Instructions to follow
Look through the entries below and return all lines including the word "plate".

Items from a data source
....

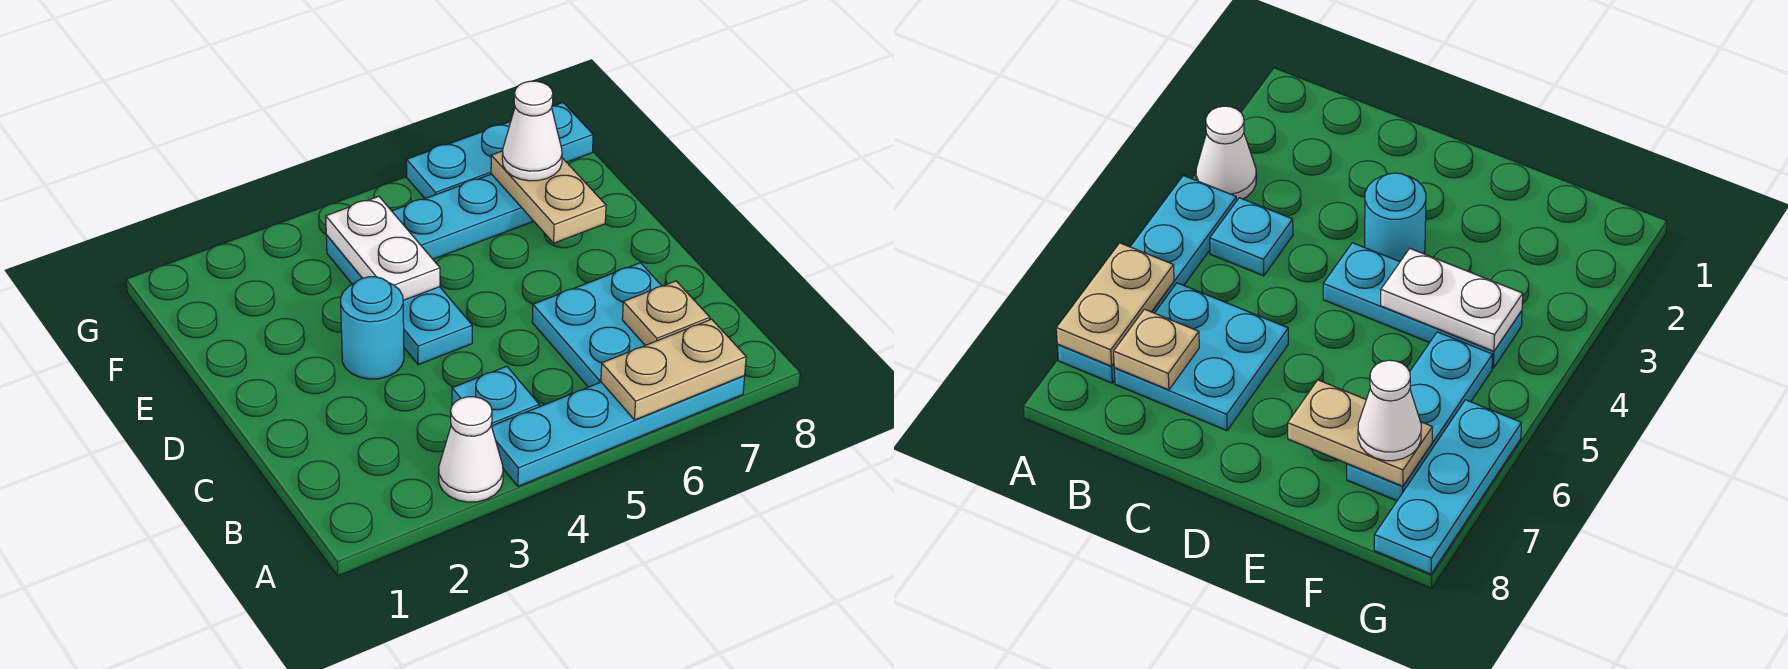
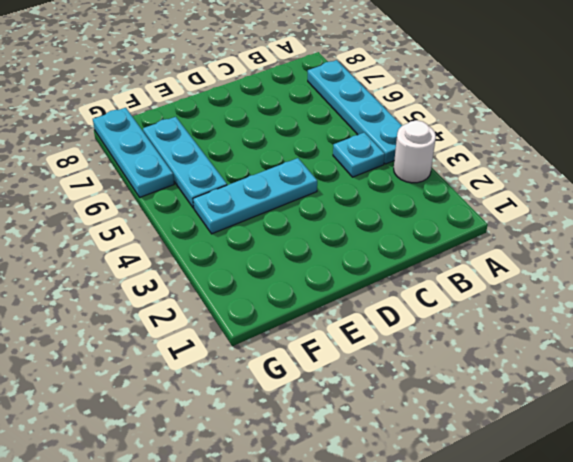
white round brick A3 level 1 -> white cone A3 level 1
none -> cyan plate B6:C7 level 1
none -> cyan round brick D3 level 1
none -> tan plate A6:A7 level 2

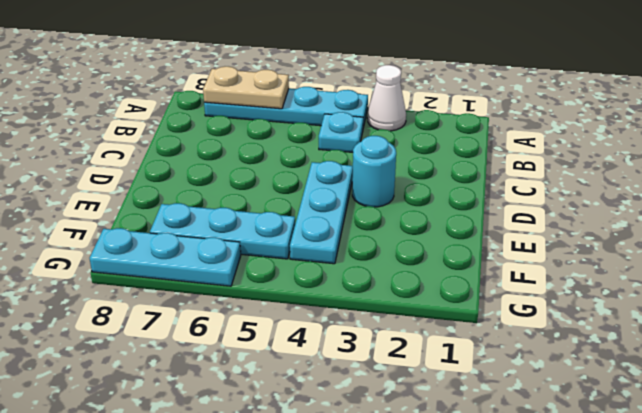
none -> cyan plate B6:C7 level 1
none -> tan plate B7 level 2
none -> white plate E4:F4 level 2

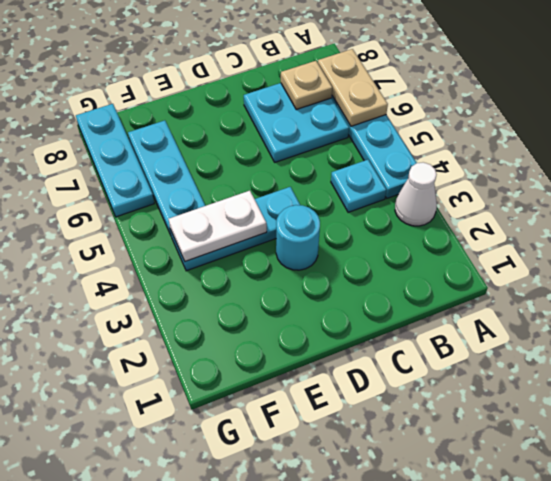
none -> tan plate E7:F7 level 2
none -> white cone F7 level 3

....

Response for this exercise
none -> cyan plate B6:C7 level 1
none -> tan plate A6:A7 level 2
none -> cyan plate B6:C7 level 1
none -> tan plate B7 level 2
none -> white plate E4:F4 level 2
none -> tan plate E7:F7 level 2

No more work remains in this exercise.